_Supplied data_:
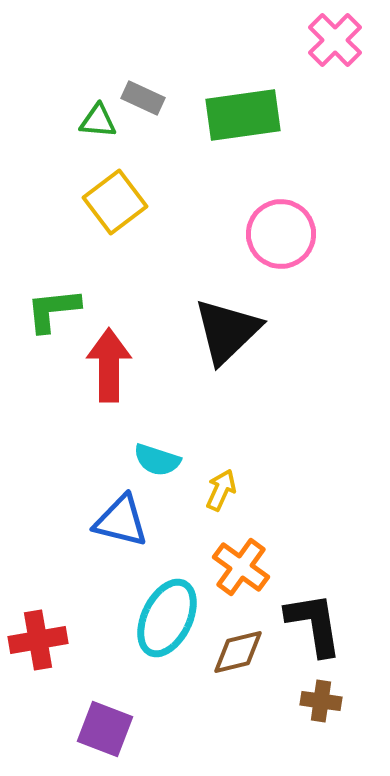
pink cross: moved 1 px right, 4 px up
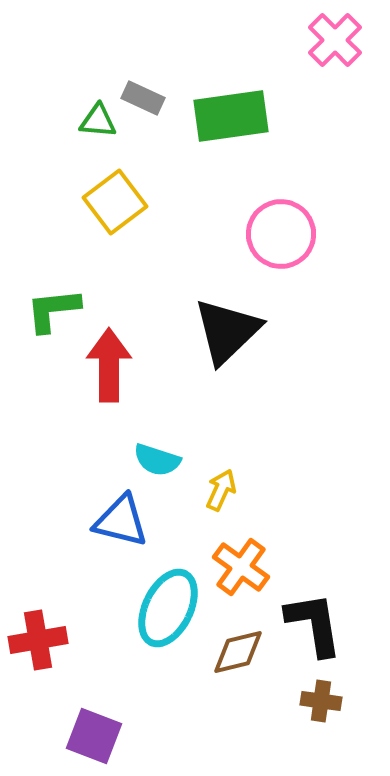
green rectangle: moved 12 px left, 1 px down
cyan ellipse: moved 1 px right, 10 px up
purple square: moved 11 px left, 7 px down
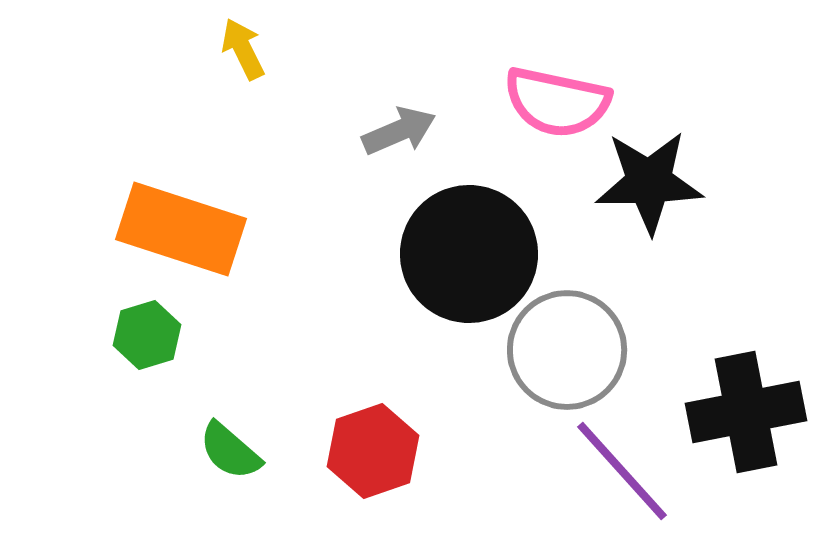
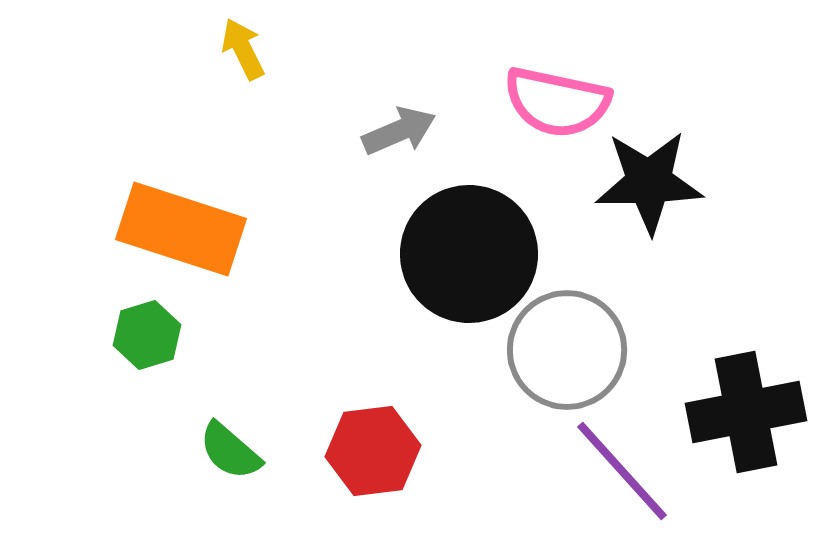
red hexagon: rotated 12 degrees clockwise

...

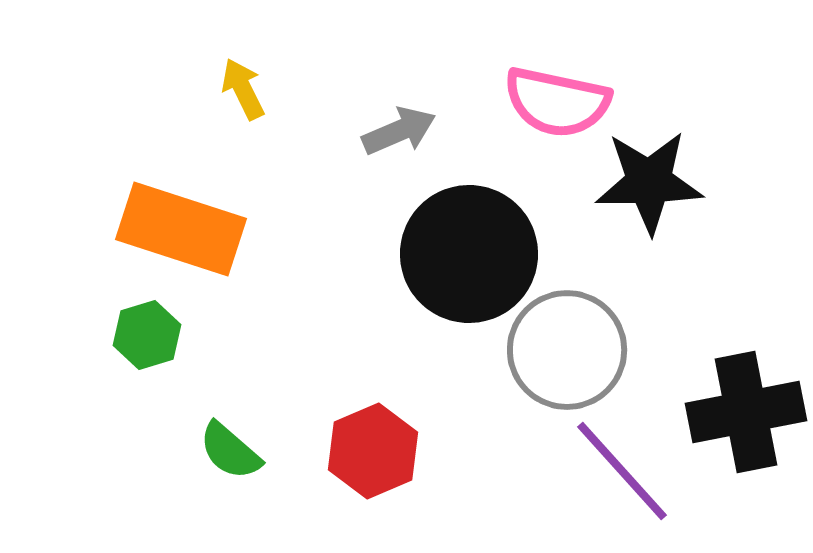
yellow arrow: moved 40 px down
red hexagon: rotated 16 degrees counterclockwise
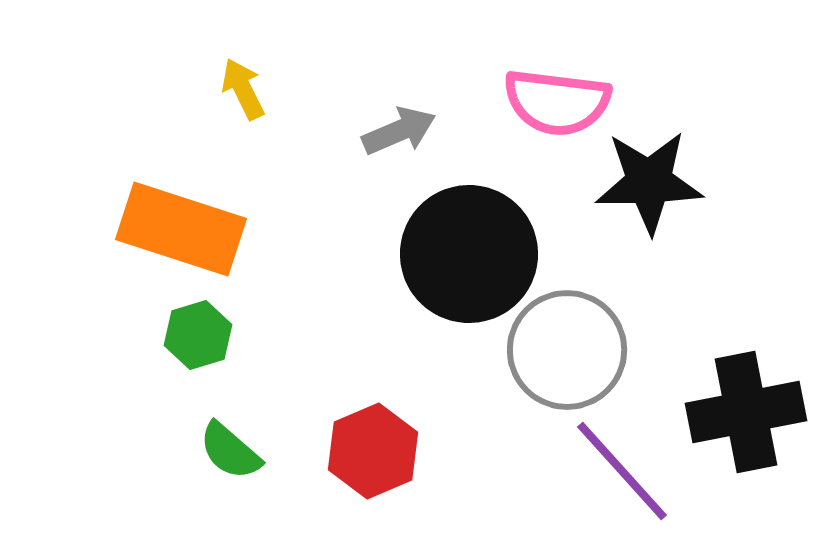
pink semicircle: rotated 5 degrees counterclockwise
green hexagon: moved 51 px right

_Exercise prompt_:
Rewrite the listing lines from the one containing "green rectangle: moved 12 px left, 1 px down" through the one containing "purple square: moved 11 px left, 7 px down", replacing "ellipse" with "oval" and leaving everything else unchanged. Return only those lines.

_Output for this task_:
green rectangle: moved 12 px left, 1 px down
cyan oval: moved 1 px right, 10 px up
purple square: moved 11 px left, 7 px down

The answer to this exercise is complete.